§ Task directions: Please report, as a bare number, how many lines below include the string "plane".

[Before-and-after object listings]
== Segment start ==

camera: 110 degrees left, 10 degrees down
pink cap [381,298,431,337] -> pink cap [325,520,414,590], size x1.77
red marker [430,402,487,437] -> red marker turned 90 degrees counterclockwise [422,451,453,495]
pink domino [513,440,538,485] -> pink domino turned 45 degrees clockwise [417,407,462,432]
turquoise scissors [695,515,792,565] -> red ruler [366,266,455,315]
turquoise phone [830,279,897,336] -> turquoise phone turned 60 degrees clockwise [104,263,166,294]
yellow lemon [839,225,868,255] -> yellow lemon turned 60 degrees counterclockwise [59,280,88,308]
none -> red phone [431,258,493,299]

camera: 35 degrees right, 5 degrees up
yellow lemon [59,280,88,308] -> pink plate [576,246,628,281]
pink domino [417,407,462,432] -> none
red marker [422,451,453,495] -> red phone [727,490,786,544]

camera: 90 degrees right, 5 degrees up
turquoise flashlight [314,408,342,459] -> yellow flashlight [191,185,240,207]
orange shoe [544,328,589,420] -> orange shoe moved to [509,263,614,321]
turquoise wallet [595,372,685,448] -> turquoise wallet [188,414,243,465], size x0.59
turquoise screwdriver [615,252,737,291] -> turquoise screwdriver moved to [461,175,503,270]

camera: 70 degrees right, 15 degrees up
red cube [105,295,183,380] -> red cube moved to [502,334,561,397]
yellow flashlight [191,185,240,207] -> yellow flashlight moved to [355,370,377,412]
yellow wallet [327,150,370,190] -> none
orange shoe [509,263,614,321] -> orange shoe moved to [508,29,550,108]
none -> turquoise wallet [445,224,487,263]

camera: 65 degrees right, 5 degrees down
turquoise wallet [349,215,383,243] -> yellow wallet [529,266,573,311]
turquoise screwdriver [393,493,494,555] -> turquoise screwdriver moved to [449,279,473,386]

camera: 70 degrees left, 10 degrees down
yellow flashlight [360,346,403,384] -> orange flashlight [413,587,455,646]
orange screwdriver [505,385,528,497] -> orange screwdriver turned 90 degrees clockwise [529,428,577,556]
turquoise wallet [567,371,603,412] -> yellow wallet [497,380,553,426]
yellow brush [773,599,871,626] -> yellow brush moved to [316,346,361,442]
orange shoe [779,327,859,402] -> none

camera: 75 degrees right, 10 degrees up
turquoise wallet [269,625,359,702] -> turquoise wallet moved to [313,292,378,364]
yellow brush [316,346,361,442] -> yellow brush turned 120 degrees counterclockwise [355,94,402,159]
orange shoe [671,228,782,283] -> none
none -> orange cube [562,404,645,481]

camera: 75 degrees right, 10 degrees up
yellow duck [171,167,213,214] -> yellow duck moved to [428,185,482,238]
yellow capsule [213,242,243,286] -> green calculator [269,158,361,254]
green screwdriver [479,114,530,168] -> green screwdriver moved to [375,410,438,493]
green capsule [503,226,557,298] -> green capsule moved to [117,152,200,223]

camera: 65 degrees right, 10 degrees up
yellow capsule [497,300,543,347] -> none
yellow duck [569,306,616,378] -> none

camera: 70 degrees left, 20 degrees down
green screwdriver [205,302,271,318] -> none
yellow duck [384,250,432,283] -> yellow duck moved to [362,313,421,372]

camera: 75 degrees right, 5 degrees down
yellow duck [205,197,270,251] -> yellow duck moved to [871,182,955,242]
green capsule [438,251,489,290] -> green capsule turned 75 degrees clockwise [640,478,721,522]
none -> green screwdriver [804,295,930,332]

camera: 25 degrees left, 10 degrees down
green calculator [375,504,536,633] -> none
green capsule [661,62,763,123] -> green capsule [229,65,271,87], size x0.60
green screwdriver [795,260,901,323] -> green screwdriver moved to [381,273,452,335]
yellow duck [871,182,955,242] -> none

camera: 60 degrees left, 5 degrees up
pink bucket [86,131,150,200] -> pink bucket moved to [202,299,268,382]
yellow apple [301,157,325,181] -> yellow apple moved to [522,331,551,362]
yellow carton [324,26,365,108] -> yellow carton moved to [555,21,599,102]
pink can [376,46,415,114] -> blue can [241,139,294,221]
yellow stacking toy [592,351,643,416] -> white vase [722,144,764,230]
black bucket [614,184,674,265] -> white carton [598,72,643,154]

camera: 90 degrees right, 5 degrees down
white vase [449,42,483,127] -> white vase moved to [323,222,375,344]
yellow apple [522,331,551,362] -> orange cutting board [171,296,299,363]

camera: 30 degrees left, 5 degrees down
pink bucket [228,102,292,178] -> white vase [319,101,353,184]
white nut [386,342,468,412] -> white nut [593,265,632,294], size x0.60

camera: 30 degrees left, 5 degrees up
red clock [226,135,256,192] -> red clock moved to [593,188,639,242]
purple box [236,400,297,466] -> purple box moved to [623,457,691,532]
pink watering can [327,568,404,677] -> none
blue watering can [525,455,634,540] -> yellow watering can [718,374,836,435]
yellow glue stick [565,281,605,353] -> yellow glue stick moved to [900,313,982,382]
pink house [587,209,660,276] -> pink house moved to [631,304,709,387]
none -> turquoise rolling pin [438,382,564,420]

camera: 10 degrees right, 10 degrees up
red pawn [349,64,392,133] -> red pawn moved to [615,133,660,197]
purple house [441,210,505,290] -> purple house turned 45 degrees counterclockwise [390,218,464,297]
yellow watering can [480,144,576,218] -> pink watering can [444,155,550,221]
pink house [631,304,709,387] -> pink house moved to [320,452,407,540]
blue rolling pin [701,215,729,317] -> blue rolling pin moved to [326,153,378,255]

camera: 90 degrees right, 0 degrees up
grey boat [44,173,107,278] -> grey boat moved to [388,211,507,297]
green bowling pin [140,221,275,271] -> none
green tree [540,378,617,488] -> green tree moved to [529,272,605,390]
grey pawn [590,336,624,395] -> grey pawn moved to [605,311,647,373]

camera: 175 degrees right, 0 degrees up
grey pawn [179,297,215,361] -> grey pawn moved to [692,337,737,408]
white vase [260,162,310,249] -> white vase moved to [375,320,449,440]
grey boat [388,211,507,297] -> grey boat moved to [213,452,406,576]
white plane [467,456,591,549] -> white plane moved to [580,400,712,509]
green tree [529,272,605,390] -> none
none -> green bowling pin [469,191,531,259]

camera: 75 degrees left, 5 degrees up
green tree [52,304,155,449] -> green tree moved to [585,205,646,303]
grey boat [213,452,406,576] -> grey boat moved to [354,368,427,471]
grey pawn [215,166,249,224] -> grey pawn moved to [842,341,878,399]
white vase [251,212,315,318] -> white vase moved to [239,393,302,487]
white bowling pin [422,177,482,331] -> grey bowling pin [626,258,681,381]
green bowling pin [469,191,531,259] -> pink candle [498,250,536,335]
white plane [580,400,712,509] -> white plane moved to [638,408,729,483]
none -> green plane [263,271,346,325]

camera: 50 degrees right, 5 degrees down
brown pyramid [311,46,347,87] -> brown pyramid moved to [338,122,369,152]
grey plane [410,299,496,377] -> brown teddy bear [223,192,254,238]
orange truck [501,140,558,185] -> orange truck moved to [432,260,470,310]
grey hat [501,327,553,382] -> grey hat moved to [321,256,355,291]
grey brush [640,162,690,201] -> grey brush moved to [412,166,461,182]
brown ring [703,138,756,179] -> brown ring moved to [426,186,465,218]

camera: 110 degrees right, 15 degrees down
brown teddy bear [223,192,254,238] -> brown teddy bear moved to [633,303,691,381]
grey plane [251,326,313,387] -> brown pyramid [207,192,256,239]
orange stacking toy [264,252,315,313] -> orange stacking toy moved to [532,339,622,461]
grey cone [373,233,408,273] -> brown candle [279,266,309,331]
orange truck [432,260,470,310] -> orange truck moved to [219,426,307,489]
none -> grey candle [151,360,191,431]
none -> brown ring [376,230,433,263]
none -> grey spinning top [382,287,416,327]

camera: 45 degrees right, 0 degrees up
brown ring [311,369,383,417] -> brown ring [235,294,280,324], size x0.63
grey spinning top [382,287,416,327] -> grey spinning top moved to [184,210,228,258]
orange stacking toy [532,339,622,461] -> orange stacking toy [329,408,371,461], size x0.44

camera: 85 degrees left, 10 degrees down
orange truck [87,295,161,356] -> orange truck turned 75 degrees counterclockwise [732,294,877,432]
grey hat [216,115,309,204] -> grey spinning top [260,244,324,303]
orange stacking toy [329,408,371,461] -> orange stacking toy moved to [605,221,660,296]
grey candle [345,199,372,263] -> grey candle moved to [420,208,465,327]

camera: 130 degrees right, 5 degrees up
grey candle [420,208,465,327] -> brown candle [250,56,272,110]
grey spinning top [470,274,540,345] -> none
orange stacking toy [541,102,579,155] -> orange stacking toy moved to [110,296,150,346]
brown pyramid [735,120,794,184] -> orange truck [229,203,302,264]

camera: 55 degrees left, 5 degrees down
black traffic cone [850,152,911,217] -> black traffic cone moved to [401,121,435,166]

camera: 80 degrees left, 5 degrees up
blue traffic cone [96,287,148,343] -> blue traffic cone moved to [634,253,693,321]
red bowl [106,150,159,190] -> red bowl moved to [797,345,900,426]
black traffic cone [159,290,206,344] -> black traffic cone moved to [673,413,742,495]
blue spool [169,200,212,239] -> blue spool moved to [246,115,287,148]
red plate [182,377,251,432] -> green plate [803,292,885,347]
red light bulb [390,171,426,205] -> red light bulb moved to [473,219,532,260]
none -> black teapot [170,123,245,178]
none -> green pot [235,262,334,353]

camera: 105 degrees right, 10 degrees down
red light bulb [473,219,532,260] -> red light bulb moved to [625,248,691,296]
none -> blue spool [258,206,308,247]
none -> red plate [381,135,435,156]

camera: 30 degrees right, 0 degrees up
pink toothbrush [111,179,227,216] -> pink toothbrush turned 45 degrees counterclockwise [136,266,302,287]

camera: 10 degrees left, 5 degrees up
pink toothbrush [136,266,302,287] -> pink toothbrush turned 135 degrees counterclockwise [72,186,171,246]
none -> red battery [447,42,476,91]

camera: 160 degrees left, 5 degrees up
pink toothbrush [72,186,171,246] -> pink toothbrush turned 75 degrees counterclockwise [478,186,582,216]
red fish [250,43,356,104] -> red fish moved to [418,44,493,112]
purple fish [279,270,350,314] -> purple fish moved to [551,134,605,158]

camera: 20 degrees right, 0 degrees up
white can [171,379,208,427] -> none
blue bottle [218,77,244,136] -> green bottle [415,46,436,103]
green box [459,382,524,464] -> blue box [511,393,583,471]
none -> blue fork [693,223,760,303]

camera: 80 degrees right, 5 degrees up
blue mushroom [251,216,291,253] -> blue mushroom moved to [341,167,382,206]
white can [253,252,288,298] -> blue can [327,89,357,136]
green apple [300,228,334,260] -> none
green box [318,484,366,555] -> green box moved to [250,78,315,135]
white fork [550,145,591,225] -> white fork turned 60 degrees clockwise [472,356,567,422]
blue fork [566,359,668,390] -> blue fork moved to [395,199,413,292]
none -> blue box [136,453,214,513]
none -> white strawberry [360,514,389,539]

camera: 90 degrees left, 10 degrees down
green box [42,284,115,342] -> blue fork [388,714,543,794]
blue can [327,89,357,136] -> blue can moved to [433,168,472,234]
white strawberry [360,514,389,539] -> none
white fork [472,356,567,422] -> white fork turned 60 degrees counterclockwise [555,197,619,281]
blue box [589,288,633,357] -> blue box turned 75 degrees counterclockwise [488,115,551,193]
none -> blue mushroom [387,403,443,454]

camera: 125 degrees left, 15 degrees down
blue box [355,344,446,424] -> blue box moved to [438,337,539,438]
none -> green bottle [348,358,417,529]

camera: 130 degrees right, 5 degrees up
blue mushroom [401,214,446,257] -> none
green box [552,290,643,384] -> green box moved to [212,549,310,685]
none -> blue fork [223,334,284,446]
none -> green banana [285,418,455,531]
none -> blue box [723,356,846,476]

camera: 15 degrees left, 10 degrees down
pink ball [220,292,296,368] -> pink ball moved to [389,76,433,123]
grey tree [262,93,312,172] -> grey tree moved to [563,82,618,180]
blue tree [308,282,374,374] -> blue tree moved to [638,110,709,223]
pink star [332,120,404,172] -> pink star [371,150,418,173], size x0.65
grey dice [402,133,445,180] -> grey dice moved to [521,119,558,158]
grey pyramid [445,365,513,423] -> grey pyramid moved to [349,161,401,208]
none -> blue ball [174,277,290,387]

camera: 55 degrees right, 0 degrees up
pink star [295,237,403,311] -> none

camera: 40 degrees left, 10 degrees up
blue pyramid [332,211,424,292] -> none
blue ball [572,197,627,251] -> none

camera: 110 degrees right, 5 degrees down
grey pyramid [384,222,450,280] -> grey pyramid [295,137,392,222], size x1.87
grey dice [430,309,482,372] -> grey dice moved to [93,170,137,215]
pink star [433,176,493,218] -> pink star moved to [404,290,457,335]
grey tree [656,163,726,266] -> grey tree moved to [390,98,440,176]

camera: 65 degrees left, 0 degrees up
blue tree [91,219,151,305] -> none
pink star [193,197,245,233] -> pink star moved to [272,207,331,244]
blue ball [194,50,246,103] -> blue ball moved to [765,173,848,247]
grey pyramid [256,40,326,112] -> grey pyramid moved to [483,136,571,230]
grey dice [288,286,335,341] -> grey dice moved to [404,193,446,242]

== Segment end ==

§ Completed task: 5